| Task to complete |
When you reach the line containing "was: TEAL CAN" in the entries below, begin reproducing lines exactly, and stop once the line containing "was: COBALT TOY DUCK" is done.

| Exercise material |
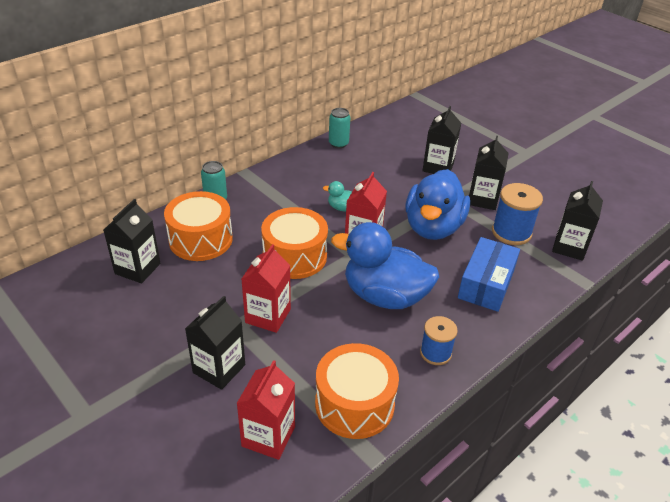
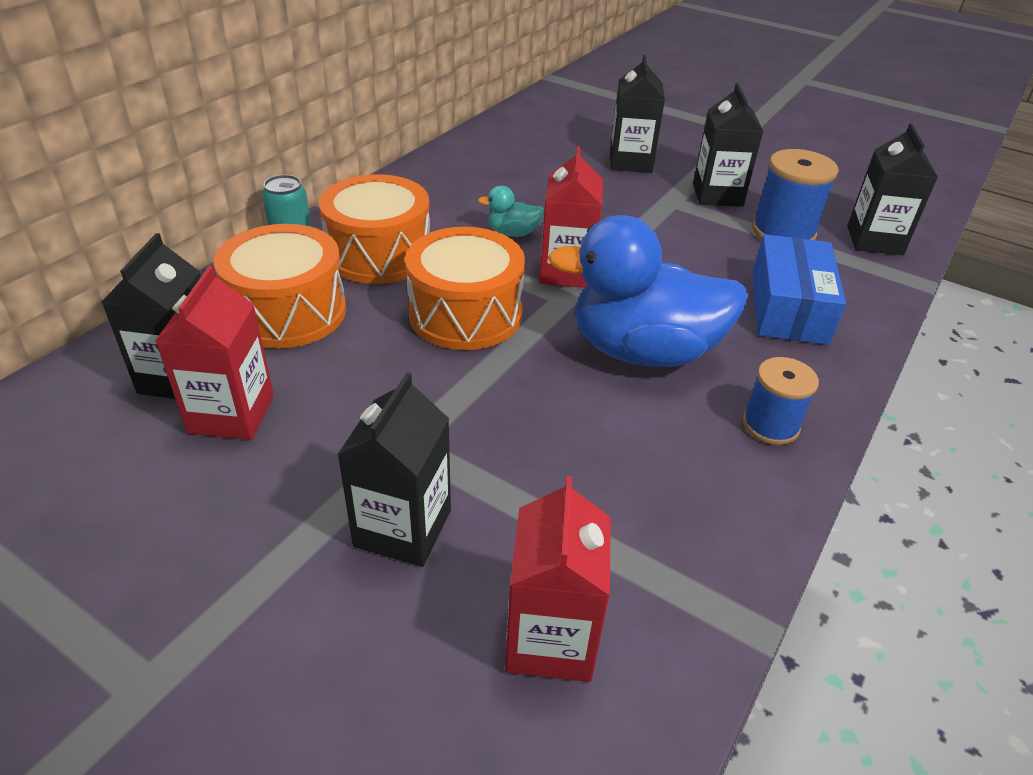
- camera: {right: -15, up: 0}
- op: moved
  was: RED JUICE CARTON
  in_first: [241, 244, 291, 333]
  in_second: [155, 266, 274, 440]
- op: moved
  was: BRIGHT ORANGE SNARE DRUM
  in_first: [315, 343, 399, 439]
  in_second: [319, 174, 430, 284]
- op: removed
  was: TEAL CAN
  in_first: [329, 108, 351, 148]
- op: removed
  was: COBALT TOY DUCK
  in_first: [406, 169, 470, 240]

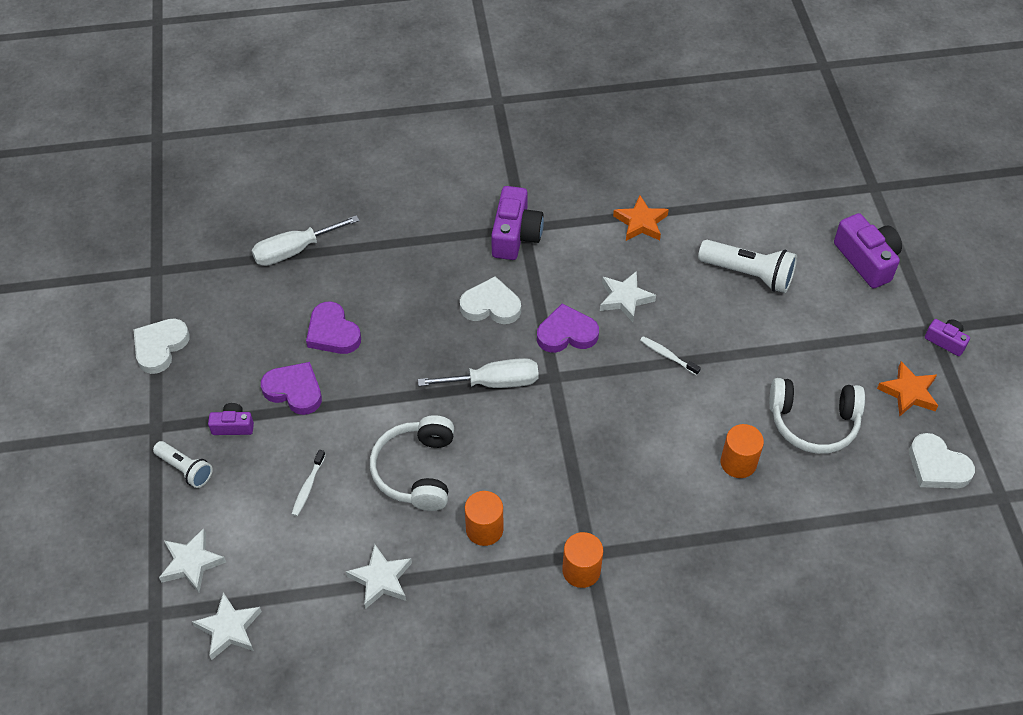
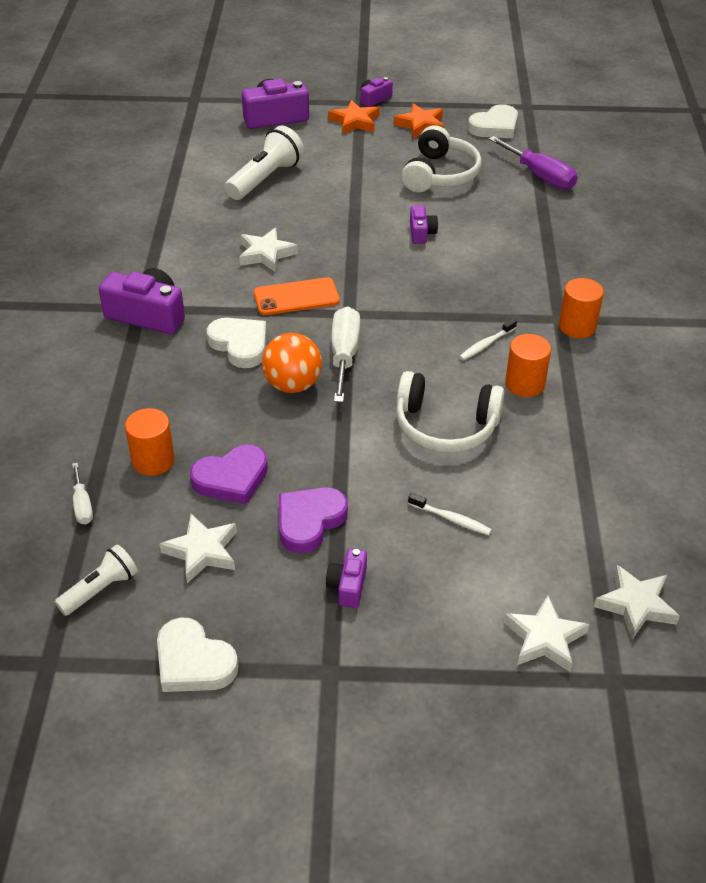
- camera: {right: -80, up: -10}
- op: moved
  was: PURE WHITE TORCH
  in_first: [153, 441, 212, 488]
  in_second: [55, 544, 138, 616]
- op: resized
  was: PURE WHITE FLAT SCREWDRIVER
  in_first: [252, 215, 360, 266]
  in_second: [72, 463, 93, 525]
  ratio: 0.54
- op: moved
  was: BRIGHT ORANGE CYLINDER SHAPE
  in_first: [721, 424, 764, 478]
  in_second: [125, 408, 175, 476]
- op: moved
  was: PURE WHITE STAR SHAPE
  in_first: [346, 544, 412, 609]
  in_second: [159, 514, 237, 583]
- op: turned
  was: PURE WHITE LOVE HEART
  in_first: [460, 276, 521, 324]
  in_second: [207, 318, 266, 368]
  clockwise: 120
- op: replaced
  was: ROYAL PURPLE LOVE HEART
  now: BRIGHT ORANGE MOBILE PHONE
  in_first: [537, 303, 599, 353]
  in_second: [254, 277, 340, 315]
- op: added
  now: BRIGHT ORANGE PLAY BALL
  in_second: [262, 333, 322, 393]
- op: moved
  was: BRIGHT ORANGE STAR SHAPE
  in_first: [613, 195, 669, 241]
  in_second: [328, 100, 380, 135]
- op: added
  now: ROYAL PURPLE PHOTO CAMERA
  in_second: [410, 205, 438, 244]
- op: moved
  was: PURE WHITE DENTAL BRUSH
  in_first: [640, 336, 701, 375]
  in_second: [459, 319, 517, 361]
- op: added
  now: ROYAL PURPLE FLAT SCREWDRIVER
  in_second: [489, 136, 578, 190]

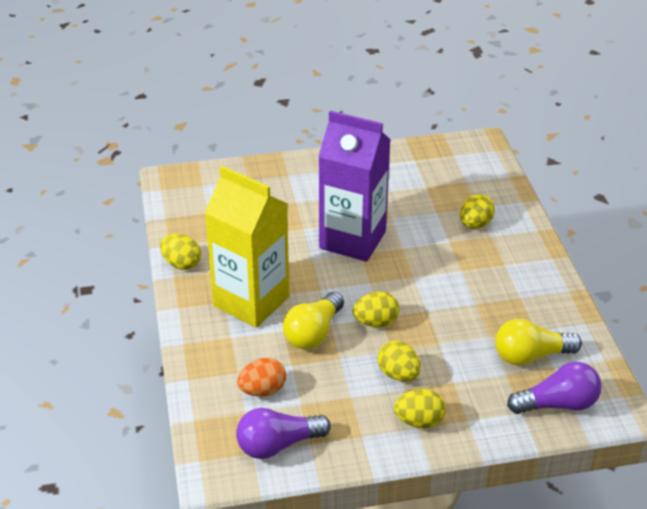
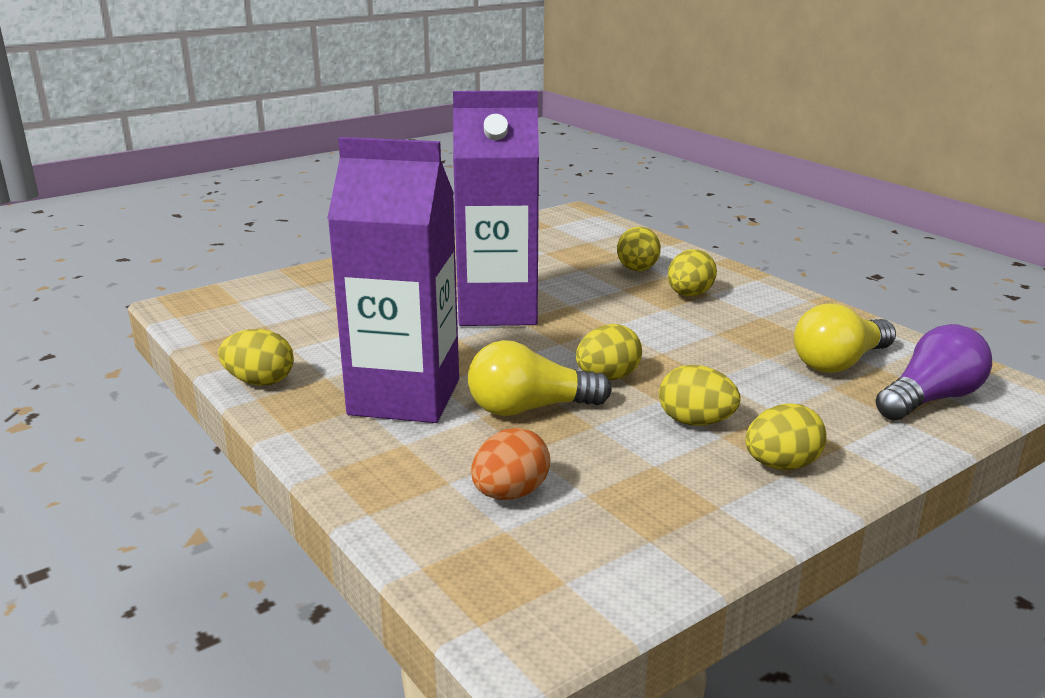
- camera: {right: -25, up: -15}
- op: recoloured
  was: YELLOW JUICE CARTON
  now: ROYAL PURPLE JUICE CARTON
  in_first: [204, 166, 289, 328]
  in_second: [327, 137, 459, 423]
- op: turned
  was: YELLOW LIGHT BULB
  in_first: [283, 292, 344, 350]
  in_second: [468, 340, 612, 416]
  clockwise: 75
- op: added
  now: YELLOW EGG SHAPE
  in_second: [668, 249, 717, 296]
- op: removed
  was: ROYAL PURPLE LIGHT BULB
  in_first: [236, 408, 331, 459]

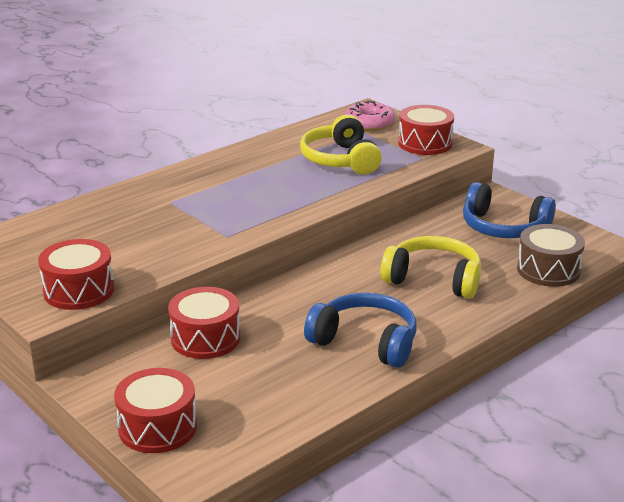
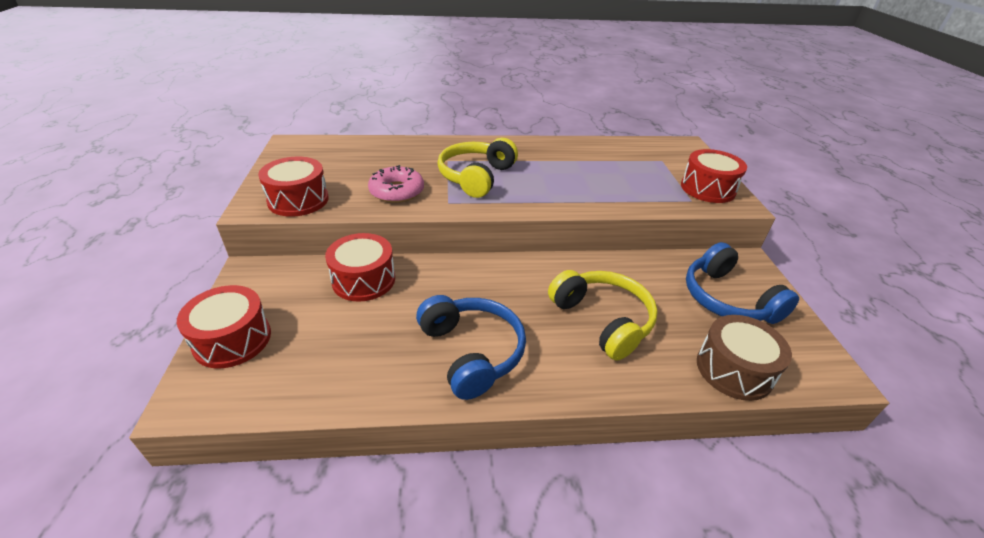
- camera: {right: 35, up: 10}
- op: moved
  was: ROSY GLAZED DONUT
  in_first: [344, 101, 395, 131]
  in_second: [368, 165, 424, 203]
- op: moved
  was: YELLOW HEADSET
  in_first: [300, 115, 382, 174]
  in_second: [437, 138, 518, 198]

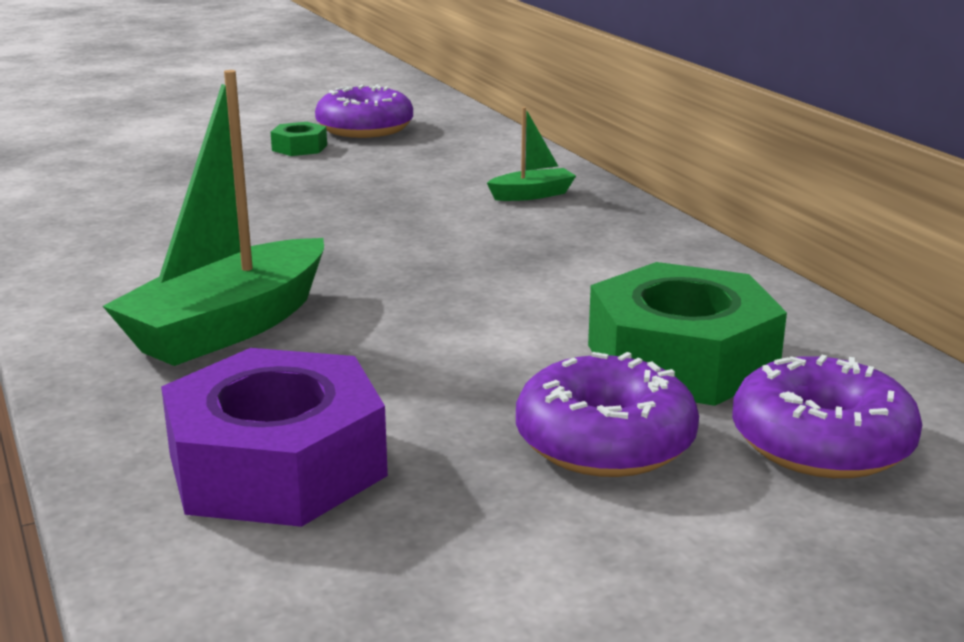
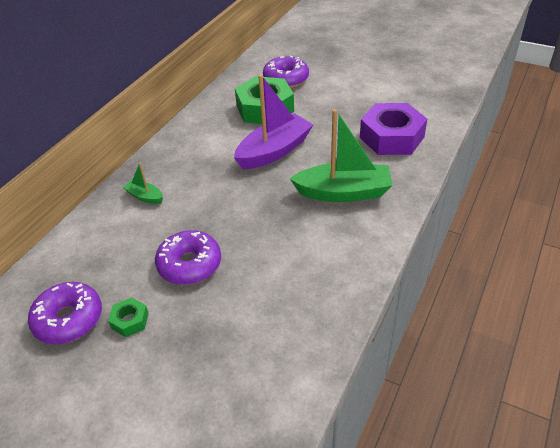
- camera: {right: -125, up: 20}
- op: moved
  was: ROYAL PURPLE GLAZED DONUT
  in_first: [516, 352, 699, 477]
  in_second: [155, 230, 221, 285]
- op: added
  now: ROYAL PURPLE TOY BOAT
  in_second: [234, 74, 313, 169]

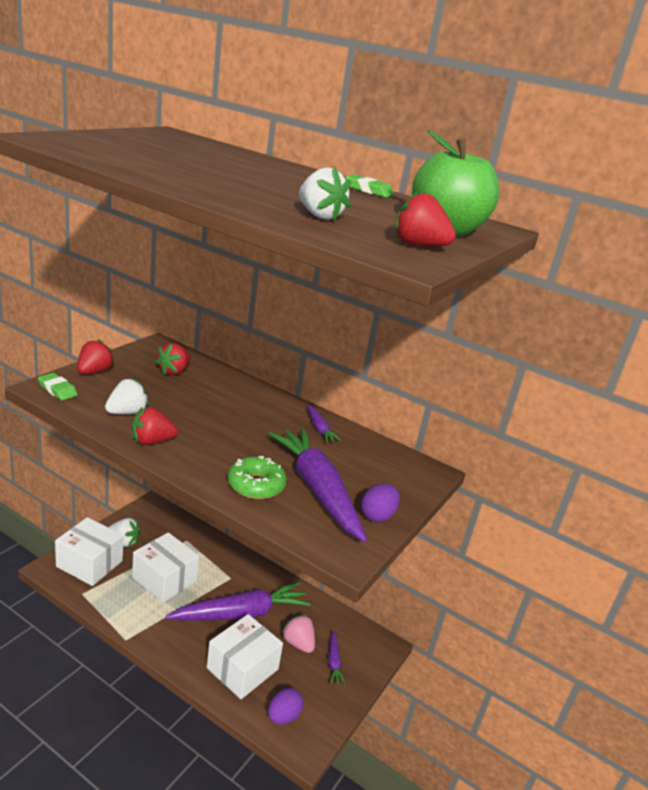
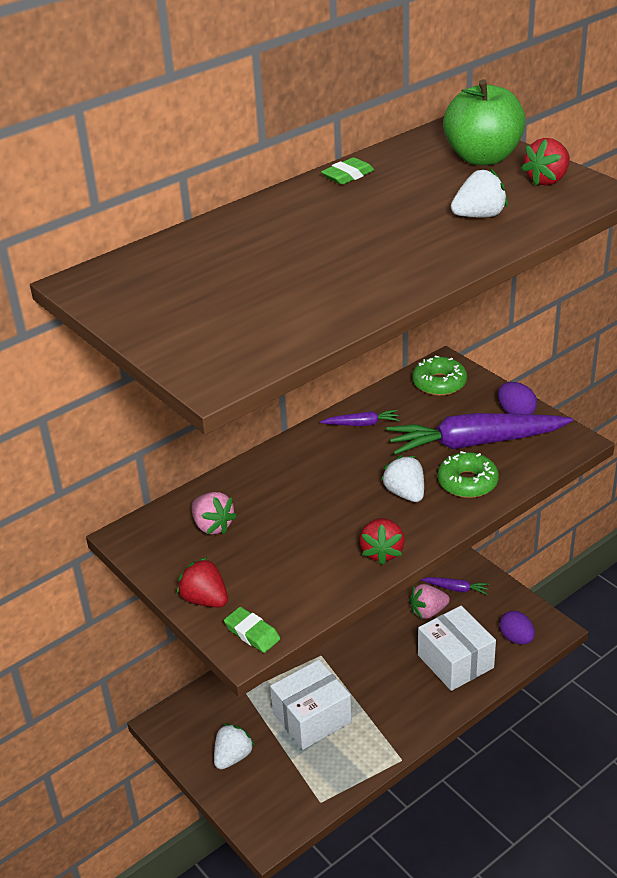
- camera: {right: -65, up: 10}
- op: recoloured
  was: RED BERRY
  now: ROSY BERRY
  in_first: [155, 343, 191, 375]
  in_second: [191, 492, 237, 534]
- op: turned
  was: EMERALD PENCIL ERASER
  in_first: [38, 373, 78, 401]
  in_second: [224, 607, 280, 653]
  clockwise: 75
- op: moved
  was: PURE WHITE BERRY
  in_first: [105, 378, 149, 414]
  in_second: [381, 455, 424, 502]
- op: added
  now: EMERALD GLAZED DONUT
  in_second: [412, 356, 467, 396]
- op: removed
  was: PURE WHITE BOX
  in_first: [55, 517, 123, 586]
- op: removed
  was: ROYAL PURPLE CARROT
  in_first: [166, 582, 310, 620]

| Response to this task |
  was: TEAL CAN
  in_first: [329, 108, 351, 148]
- op: removed
  was: COBALT TOY DUCK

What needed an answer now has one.